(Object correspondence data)
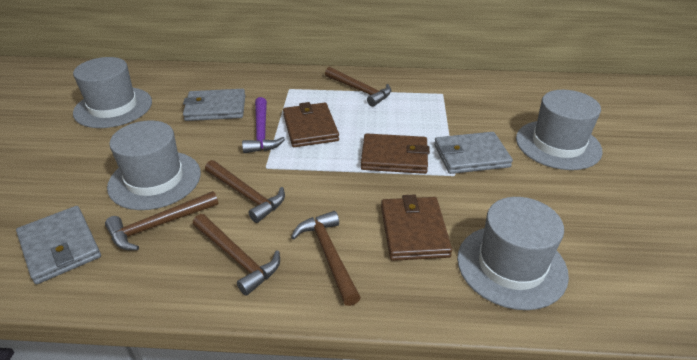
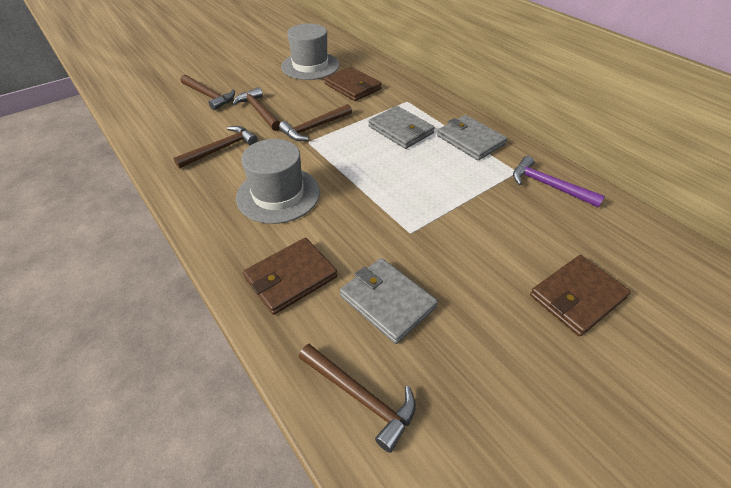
grey hat: 4 -> 2

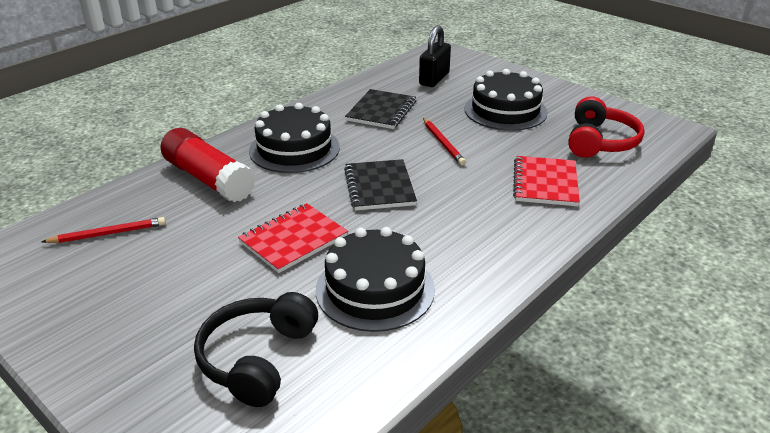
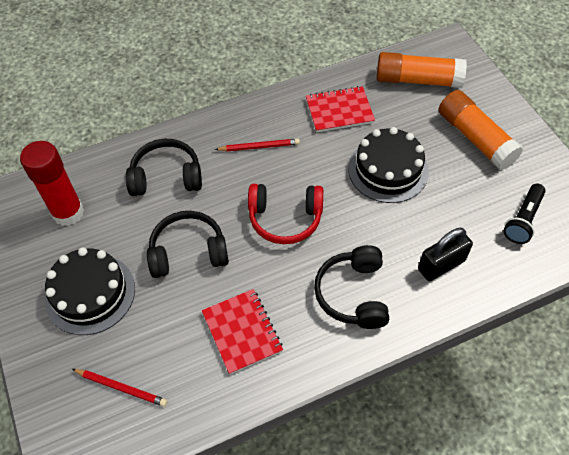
black cake: 3 -> 2
black flashlight: 0 -> 1
black headphones: 1 -> 3
black notebook: 2 -> 0
orange glue stick: 0 -> 2

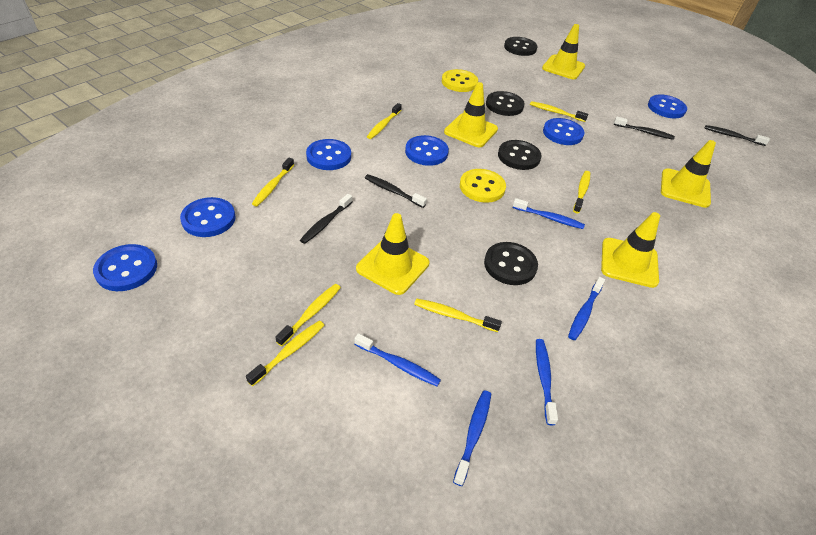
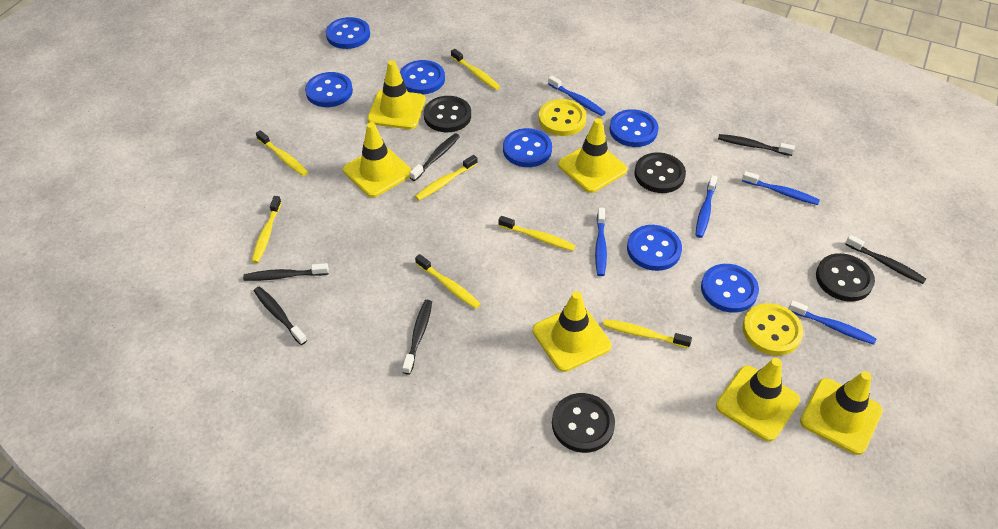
black toothbrush: 4 -> 6
blue button: 6 -> 7
yellow traffic cone: 5 -> 6

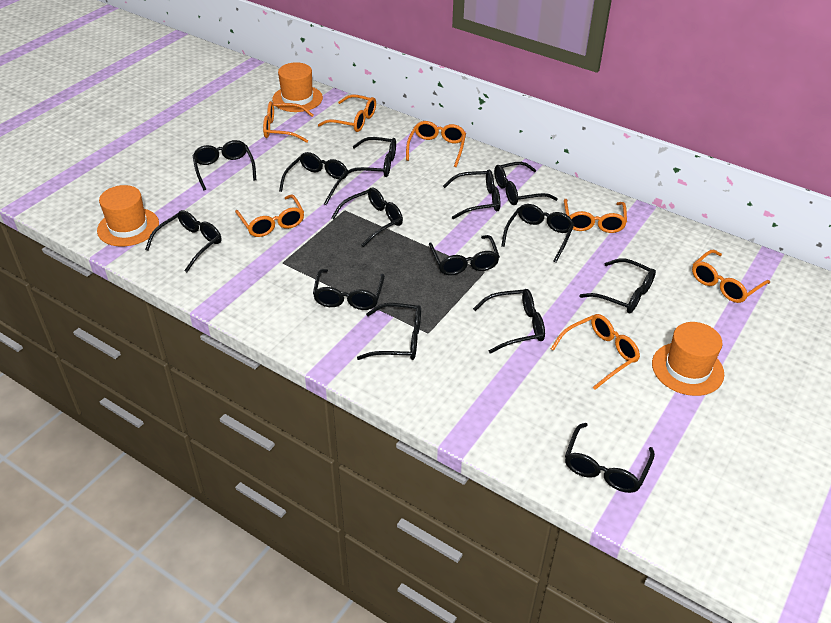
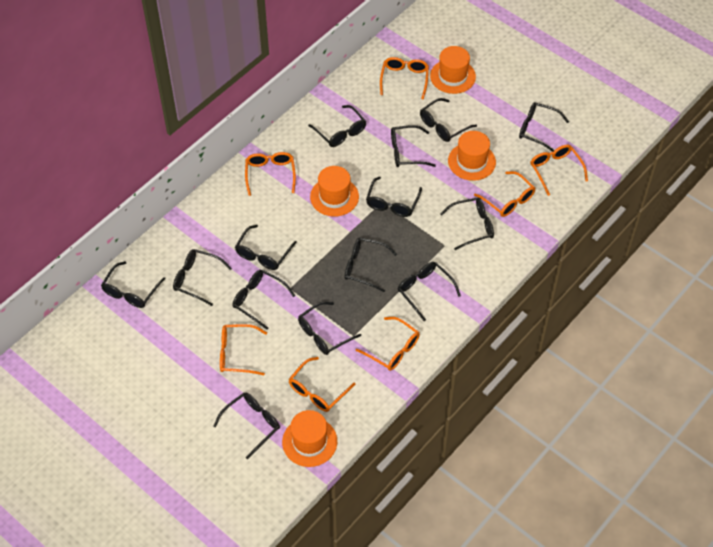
orange hat: 3 -> 4

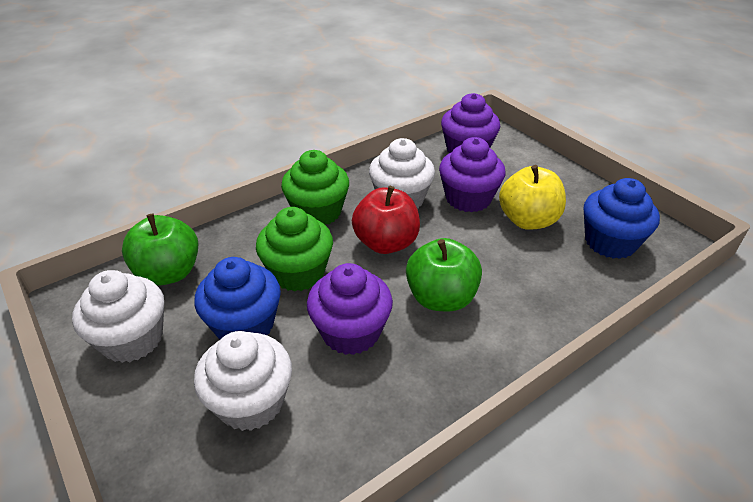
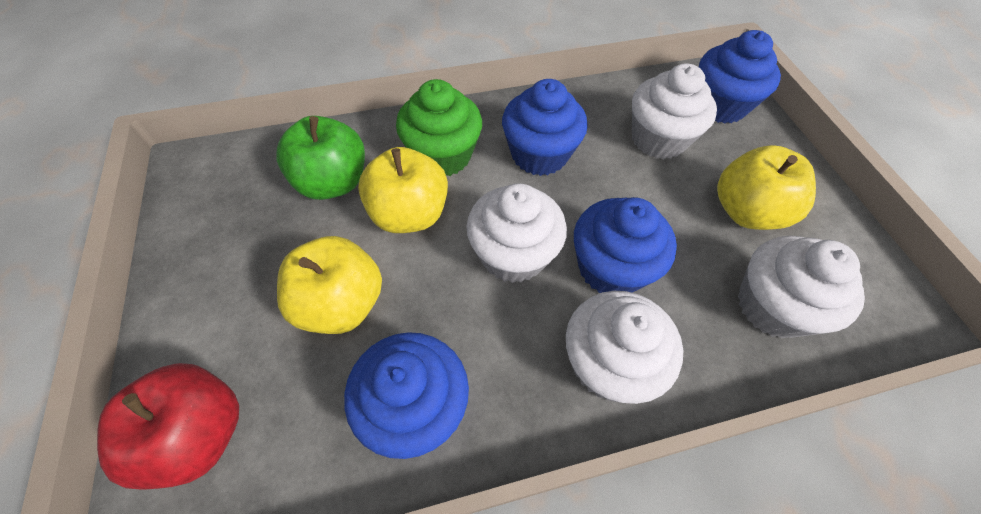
blue cupcake: 2 -> 4
green apple: 2 -> 1
green cupcake: 2 -> 1
purple cupcake: 3 -> 0
white cupcake: 3 -> 4
yellow apple: 1 -> 3

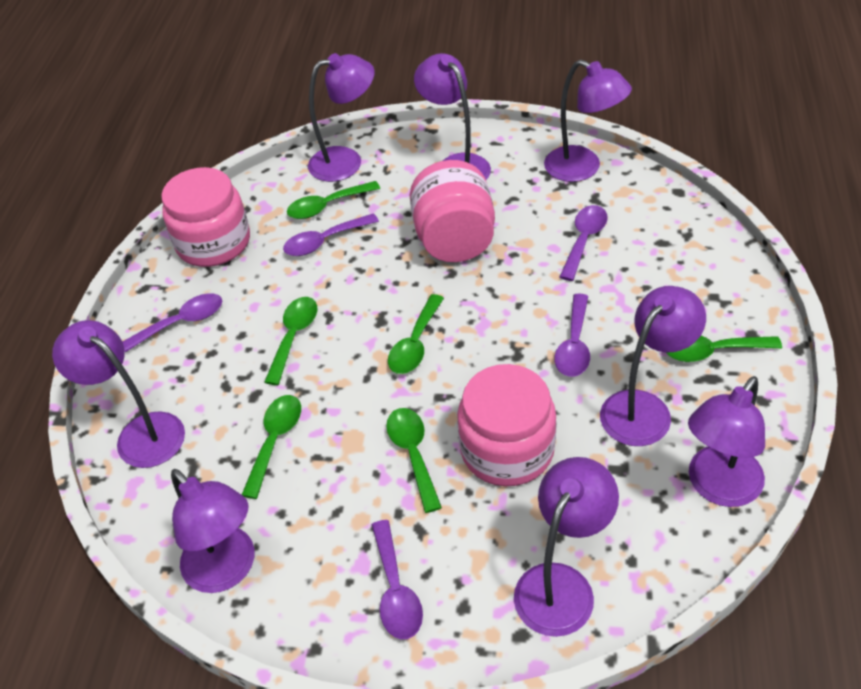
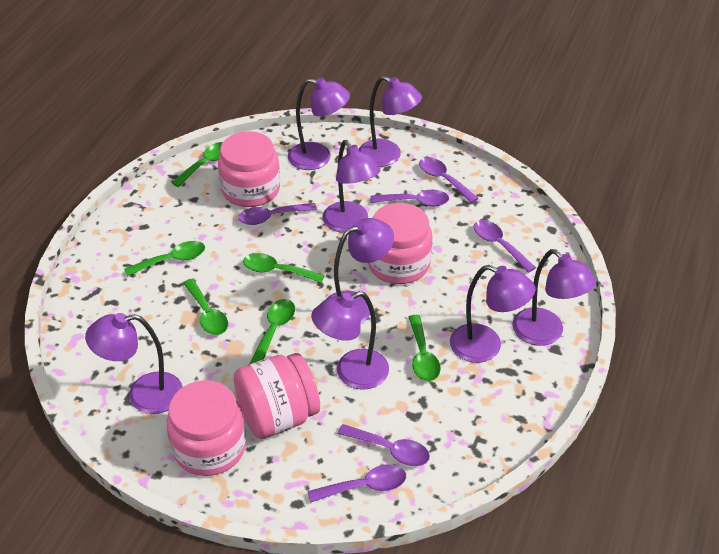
pink jar: 3 -> 4
purple spoon: 5 -> 6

WHAT IS NEEDED:
Take the lines above from the top of the records through the one with "blue cupcake: 2 -> 4" and repeat them exactly, without any pictures.

OUTPUT BELOW:
grey hat: 4 -> 2

black cake: 3 -> 2
black flashlight: 0 -> 1
black headphones: 1 -> 3
black notebook: 2 -> 0
orange glue stick: 0 -> 2

black toothbrush: 4 -> 6
blue button: 6 -> 7
yellow traffic cone: 5 -> 6

orange hat: 3 -> 4

blue cupcake: 2 -> 4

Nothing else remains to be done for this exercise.